**WORK REQUEST**
In the records below, count every line containing "boat". Reply with the number only.

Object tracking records
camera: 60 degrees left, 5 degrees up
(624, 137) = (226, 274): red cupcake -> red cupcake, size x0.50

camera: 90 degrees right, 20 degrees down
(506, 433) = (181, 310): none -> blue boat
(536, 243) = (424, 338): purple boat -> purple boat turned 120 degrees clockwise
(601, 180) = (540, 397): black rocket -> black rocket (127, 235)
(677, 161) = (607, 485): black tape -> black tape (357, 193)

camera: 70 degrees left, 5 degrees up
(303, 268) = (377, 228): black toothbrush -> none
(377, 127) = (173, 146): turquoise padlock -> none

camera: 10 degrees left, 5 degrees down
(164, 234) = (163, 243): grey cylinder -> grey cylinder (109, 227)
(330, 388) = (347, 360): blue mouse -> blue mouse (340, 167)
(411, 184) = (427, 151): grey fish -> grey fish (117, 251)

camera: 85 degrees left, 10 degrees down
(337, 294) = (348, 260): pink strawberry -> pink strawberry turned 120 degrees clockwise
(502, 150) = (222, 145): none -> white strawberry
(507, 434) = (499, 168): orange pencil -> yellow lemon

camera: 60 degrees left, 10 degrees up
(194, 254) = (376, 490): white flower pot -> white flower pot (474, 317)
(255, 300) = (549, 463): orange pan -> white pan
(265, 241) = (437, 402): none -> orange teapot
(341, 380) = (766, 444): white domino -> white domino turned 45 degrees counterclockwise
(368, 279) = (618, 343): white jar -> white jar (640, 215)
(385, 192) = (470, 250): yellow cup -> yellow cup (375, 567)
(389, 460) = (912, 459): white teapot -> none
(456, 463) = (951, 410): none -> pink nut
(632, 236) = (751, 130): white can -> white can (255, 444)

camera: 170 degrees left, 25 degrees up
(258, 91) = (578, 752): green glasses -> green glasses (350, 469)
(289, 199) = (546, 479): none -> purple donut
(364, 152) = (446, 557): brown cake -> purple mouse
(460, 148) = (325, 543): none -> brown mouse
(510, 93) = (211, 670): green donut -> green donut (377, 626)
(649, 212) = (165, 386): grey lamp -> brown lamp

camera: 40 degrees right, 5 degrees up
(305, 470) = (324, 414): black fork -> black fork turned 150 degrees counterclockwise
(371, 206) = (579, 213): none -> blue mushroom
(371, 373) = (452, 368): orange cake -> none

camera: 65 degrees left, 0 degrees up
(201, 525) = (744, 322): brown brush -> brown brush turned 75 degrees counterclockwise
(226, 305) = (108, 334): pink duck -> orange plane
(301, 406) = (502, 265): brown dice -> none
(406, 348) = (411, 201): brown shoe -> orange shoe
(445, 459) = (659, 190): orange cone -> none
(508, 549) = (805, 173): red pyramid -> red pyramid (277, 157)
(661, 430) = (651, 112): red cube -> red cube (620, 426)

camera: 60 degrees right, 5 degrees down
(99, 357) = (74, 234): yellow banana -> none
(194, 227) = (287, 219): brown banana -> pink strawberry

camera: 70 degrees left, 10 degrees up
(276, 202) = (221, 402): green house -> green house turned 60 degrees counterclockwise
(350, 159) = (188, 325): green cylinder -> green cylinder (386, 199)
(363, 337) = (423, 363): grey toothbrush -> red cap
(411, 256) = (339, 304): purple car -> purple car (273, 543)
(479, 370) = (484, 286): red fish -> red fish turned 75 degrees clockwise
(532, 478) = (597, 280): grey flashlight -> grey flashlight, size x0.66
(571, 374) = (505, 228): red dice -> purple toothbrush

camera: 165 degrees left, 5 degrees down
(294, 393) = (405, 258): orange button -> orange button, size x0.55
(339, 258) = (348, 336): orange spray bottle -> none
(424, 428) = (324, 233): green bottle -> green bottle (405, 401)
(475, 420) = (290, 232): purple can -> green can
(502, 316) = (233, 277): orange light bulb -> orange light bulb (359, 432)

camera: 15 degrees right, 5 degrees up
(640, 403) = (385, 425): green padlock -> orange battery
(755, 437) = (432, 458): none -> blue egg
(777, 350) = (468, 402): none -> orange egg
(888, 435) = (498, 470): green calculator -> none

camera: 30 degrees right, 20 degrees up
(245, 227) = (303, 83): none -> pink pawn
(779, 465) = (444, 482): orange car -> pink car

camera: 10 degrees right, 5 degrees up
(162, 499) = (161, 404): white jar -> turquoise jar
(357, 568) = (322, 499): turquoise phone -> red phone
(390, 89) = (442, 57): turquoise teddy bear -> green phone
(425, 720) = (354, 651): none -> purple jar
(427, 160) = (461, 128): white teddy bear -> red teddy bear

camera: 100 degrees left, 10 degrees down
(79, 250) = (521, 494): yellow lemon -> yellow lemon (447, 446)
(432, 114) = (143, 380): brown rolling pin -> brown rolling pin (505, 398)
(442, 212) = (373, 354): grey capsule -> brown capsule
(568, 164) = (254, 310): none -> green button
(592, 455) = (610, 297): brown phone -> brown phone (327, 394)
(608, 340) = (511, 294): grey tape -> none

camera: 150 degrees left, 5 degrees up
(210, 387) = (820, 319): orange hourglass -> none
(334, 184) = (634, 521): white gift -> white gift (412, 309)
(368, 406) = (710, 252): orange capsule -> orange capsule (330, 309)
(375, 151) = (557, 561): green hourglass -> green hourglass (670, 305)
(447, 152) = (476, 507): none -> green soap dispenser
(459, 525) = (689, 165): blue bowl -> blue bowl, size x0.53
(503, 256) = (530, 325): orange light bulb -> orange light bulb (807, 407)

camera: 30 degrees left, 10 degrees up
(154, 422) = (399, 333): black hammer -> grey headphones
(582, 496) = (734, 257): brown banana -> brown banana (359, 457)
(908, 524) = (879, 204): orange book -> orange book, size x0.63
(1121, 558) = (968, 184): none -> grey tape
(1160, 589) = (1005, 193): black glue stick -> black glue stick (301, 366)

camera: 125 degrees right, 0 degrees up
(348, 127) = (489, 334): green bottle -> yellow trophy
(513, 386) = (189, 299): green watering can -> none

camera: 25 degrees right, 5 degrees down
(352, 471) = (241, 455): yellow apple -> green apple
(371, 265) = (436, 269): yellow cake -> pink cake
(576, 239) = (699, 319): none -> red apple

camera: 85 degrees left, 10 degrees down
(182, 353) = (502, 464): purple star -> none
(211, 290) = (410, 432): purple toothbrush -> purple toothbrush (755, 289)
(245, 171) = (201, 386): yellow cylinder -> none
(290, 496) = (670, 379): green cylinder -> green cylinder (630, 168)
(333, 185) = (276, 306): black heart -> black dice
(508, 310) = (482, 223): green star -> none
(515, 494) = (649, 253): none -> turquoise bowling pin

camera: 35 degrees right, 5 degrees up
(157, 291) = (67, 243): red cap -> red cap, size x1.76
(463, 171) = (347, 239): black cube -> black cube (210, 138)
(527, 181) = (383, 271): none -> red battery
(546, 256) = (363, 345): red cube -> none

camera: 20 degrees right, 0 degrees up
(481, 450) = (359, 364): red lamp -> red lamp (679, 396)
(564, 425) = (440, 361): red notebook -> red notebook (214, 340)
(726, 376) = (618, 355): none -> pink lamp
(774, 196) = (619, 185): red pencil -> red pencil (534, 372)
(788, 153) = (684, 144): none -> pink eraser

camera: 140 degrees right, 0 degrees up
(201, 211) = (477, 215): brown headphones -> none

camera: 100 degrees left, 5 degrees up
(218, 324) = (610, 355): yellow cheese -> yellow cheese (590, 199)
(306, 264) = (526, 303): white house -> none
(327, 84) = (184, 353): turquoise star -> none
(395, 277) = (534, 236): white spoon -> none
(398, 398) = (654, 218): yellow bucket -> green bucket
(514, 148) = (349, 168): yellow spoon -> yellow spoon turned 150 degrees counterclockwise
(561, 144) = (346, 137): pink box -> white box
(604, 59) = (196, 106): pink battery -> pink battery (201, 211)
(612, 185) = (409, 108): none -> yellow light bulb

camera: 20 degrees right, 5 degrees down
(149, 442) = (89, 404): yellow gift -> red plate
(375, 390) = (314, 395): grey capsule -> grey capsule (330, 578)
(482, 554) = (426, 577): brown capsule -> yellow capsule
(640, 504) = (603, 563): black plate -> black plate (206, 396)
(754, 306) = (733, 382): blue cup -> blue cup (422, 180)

**RESULT OF THE EXERCISE**
2